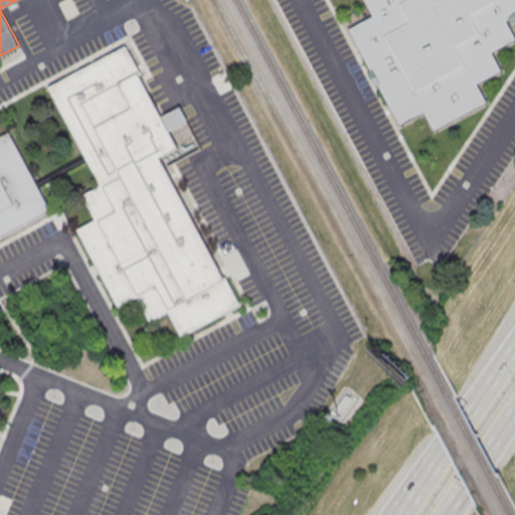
[(514,0),(514,15),(505,20),(514,35),(514,39),(490,52),(501,70),(477,82),(487,102),(435,130),(423,111),(399,125),(349,27),(373,15),(365,0),(514,0)]
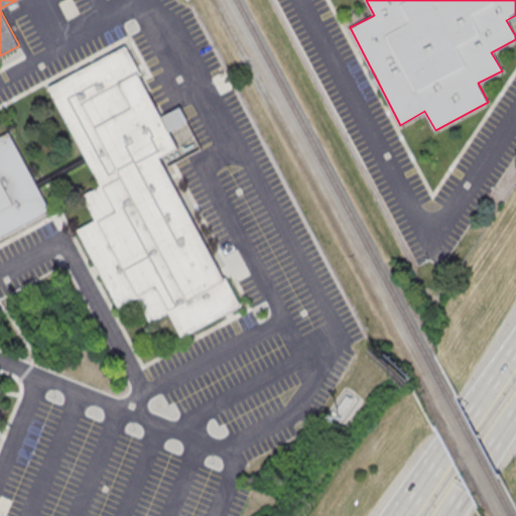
[(125,45),(179,147),(159,157),(240,306),(182,337),(169,311),(149,321),(137,298),(120,306),(78,229),(96,218),(84,192),(101,183),(47,87),(125,45)]
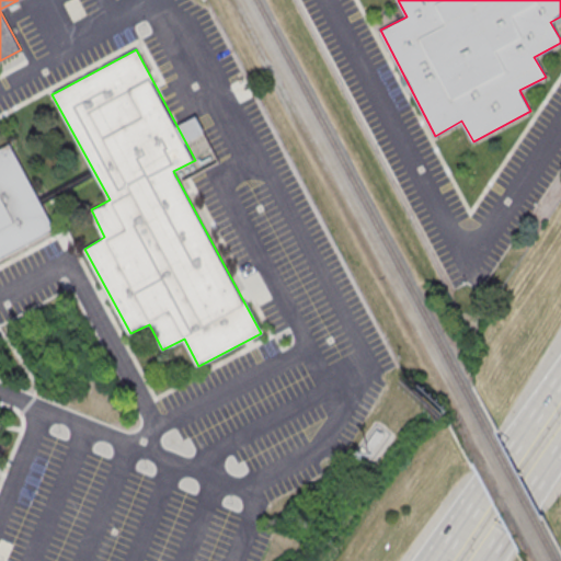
[(0,148),(9,144),(56,229),(0,258),(0,148)]
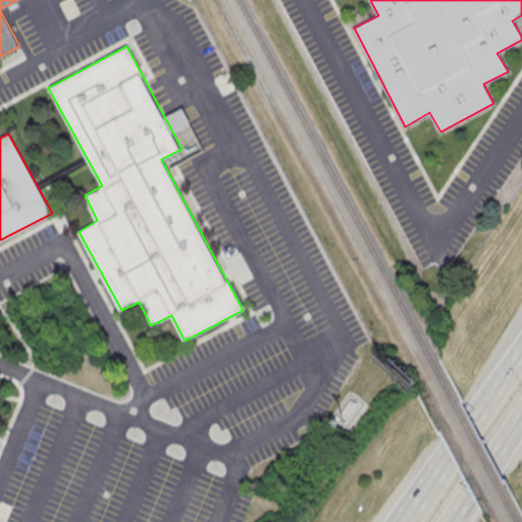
[(341,416),(351,401),(358,405),(348,421),(341,416)]
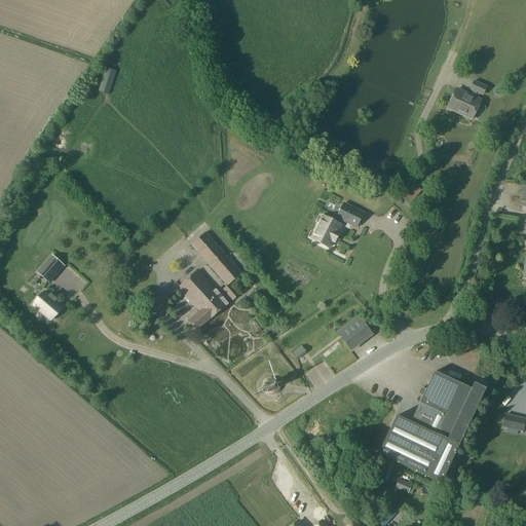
[(109,95),(116,72),(106,68),(98,91),(109,95)]
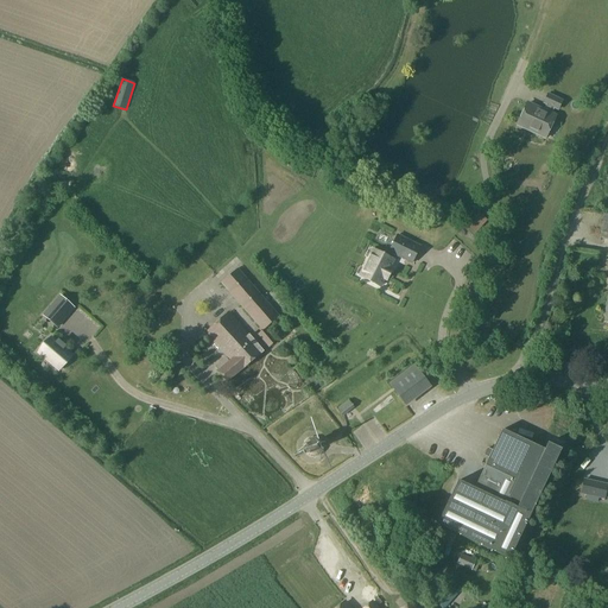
[(527,103),(519,122),(536,130),(533,133),(545,138),(556,116),(552,114),(553,109),(558,112),(563,101),(548,93),(543,103),(546,106),(543,111),(527,103)]
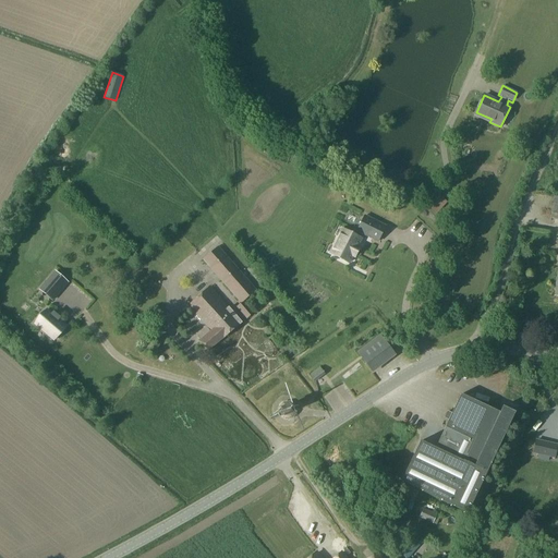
[(434,217),(447,203),(436,192),(423,205),(434,217)]
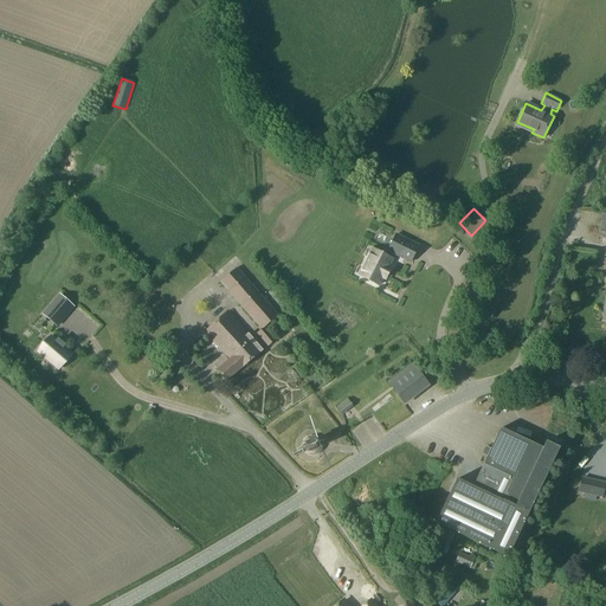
[(419,246),(395,234),(387,250),(411,262),(419,246)]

========

• Directions for this task:
Return the complete material exactly as given, excluding images.

• Response box:
[(514,0),(514,15),(505,20),(514,35),(514,39),(490,52),(501,70),(477,82),(487,102),(435,130),(423,111),(399,125),(349,27),(373,15),(365,0),(514,0)]
[(125,45),(179,147),(159,157),(240,306),(182,337),(169,311),(149,321),(137,298),(120,306),(78,229),(96,218),(84,192),(101,183),(47,87),(125,45)]
[(0,148),(9,144),(56,229),(0,258),(0,148)]
[(341,416),(351,401),(358,405),(348,421),(341,416)]
[(109,95),(116,72),(106,68),(98,91),(109,95)]
[(527,103),(519,122),(536,130),(533,133),(545,138),(556,116),(552,114),(553,109),(558,112),(563,101),(548,93),(543,103),(546,106),(543,111),(527,103)]
[(434,217),(447,203),(436,192),(423,205),(434,217)]
[(419,246),(395,234),(387,250),(411,262),(419,246)]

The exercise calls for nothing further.